» **EXTRACTED DATA**
Segment Open

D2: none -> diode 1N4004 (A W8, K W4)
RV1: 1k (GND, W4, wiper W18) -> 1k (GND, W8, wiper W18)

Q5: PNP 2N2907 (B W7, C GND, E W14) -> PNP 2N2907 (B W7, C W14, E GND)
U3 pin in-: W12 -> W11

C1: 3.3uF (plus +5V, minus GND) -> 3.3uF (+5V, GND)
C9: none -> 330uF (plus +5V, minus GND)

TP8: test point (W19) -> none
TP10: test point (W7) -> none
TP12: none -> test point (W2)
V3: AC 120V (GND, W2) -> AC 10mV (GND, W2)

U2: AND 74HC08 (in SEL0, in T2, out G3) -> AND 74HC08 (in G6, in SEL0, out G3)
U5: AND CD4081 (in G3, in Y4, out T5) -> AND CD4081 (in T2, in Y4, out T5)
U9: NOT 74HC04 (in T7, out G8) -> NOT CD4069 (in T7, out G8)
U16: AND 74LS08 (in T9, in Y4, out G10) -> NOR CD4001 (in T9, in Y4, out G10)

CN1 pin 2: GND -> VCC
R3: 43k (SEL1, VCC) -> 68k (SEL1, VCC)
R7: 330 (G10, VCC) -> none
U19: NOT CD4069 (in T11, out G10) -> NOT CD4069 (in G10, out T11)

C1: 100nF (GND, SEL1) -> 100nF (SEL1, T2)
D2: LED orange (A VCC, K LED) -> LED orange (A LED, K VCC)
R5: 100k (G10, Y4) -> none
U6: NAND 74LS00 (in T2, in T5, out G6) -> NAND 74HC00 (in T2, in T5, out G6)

Segment Closed

» **EXERCISE DESCRIPTION**
Output exactly the lines between the one containing "TP12: none -> test point (W2)" and the final line above, both inclusive.

» **OUTPUT BELOW**
TP12: none -> test point (W2)
V3: AC 120V (GND, W2) -> AC 10mV (GND, W2)

U2: AND 74HC08 (in SEL0, in T2, out G3) -> AND 74HC08 (in G6, in SEL0, out G3)
U5: AND CD4081 (in G3, in Y4, out T5) -> AND CD4081 (in T2, in Y4, out T5)
U9: NOT 74HC04 (in T7, out G8) -> NOT CD4069 (in T7, out G8)
U16: AND 74LS08 (in T9, in Y4, out G10) -> NOR CD4001 (in T9, in Y4, out G10)

CN1 pin 2: GND -> VCC
R3: 43k (SEL1, VCC) -> 68k (SEL1, VCC)
R7: 330 (G10, VCC) -> none
U19: NOT CD4069 (in T11, out G10) -> NOT CD4069 (in G10, out T11)

C1: 100nF (GND, SEL1) -> 100nF (SEL1, T2)
D2: LED orange (A VCC, K LED) -> LED orange (A LED, K VCC)
R5: 100k (G10, Y4) -> none
U6: NAND 74LS00 (in T2, in T5, out G6) -> NAND 74HC00 (in T2, in T5, out G6)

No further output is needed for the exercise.